## TASK OBJECTIVE:
Nothing but the lines from the start of the entries through the line containing "(900, 310) = (137, 182): red" should appear in the answer, each given exactly.

## RECORDS TO PROCESS:

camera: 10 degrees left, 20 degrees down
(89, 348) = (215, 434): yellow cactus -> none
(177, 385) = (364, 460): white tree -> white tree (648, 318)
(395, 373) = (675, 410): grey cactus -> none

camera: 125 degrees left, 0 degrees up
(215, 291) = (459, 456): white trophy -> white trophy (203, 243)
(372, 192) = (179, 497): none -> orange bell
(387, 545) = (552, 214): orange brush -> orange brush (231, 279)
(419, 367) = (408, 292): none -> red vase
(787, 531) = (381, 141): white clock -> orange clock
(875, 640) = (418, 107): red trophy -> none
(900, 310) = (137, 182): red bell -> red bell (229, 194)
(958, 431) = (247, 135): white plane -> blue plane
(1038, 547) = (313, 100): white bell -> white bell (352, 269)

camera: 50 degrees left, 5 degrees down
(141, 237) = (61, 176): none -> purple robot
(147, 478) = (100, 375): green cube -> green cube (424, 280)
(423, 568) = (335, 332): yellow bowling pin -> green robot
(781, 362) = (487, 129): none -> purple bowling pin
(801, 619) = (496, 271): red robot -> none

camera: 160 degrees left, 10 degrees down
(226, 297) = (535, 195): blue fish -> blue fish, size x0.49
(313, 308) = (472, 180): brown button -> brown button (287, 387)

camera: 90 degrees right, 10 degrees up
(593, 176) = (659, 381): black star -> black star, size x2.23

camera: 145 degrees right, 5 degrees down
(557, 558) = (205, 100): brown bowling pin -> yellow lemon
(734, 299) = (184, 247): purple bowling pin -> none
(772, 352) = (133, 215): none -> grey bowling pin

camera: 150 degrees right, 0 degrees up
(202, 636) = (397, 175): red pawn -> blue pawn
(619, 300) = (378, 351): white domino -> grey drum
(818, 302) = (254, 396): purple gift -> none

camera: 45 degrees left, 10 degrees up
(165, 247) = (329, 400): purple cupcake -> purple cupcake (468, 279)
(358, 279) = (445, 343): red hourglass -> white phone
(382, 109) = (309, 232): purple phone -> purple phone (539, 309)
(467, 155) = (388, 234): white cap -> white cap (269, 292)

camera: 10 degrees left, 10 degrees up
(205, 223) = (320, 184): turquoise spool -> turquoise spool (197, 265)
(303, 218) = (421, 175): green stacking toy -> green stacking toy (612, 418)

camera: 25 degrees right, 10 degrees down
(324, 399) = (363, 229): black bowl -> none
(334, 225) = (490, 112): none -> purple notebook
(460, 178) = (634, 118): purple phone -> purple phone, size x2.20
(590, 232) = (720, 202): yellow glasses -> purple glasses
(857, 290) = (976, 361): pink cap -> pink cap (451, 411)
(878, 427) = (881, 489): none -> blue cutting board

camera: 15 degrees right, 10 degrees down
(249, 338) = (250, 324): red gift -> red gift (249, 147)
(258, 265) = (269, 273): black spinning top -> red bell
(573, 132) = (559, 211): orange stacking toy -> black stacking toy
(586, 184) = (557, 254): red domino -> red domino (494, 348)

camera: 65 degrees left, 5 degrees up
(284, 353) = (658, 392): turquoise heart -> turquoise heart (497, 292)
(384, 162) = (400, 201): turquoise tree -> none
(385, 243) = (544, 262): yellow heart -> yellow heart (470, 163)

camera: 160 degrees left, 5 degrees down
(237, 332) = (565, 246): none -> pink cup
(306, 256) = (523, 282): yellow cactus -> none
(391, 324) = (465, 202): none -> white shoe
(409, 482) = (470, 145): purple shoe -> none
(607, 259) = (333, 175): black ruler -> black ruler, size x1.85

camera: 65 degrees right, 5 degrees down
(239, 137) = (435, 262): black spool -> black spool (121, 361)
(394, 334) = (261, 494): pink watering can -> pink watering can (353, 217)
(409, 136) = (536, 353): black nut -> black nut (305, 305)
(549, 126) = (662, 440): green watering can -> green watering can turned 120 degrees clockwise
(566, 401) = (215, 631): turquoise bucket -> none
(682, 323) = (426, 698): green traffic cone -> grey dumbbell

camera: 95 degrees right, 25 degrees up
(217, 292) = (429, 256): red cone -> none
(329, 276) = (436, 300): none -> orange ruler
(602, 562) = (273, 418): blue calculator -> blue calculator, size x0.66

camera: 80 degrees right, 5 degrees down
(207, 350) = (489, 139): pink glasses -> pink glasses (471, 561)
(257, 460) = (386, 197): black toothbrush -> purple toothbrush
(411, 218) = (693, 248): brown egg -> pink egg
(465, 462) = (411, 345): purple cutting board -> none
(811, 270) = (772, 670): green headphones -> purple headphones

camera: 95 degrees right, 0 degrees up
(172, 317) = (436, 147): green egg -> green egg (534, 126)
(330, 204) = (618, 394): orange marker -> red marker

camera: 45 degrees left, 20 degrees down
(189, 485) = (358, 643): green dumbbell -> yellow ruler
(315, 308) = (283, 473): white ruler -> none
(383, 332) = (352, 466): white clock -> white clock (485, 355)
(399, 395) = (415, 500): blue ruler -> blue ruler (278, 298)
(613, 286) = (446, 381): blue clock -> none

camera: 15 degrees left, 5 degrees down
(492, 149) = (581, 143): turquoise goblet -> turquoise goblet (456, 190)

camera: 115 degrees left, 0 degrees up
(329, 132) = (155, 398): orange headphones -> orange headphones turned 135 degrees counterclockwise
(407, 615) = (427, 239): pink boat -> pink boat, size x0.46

## SOLUTION:
camera: 10 degrees left, 20 degrees down
(89, 348) = (215, 434): yellow cactus -> none
(177, 385) = (364, 460): white tree -> white tree (648, 318)
(395, 373) = (675, 410): grey cactus -> none

camera: 125 degrees left, 0 degrees up
(215, 291) = (459, 456): white trophy -> white trophy (203, 243)
(372, 192) = (179, 497): none -> orange bell
(387, 545) = (552, 214): orange brush -> orange brush (231, 279)
(419, 367) = (408, 292): none -> red vase
(787, 531) = (381, 141): white clock -> orange clock
(875, 640) = (418, 107): red trophy -> none
(900, 310) = (137, 182): red bell -> red bell (229, 194)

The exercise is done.